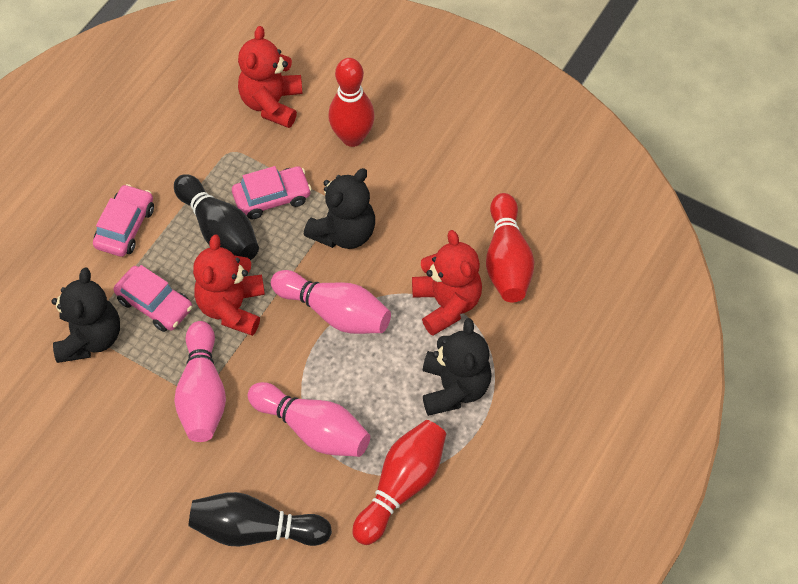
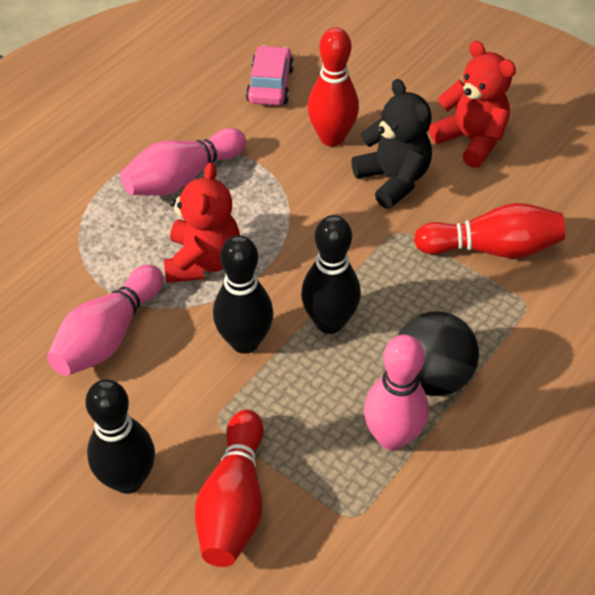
black ball: 0 -> 1
black bowling pin: 2 -> 3
black teddy bear: 3 -> 1
pink car: 3 -> 1
red teddy bear: 3 -> 2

*****

WHAT IS EXPECTED: From the first line to the last, give the data again exactly, but without pictures.

SOLUTION FOR THIS EXERCISE:
black ball: 0 -> 1
black bowling pin: 2 -> 3
black teddy bear: 3 -> 1
pink car: 3 -> 1
red teddy bear: 3 -> 2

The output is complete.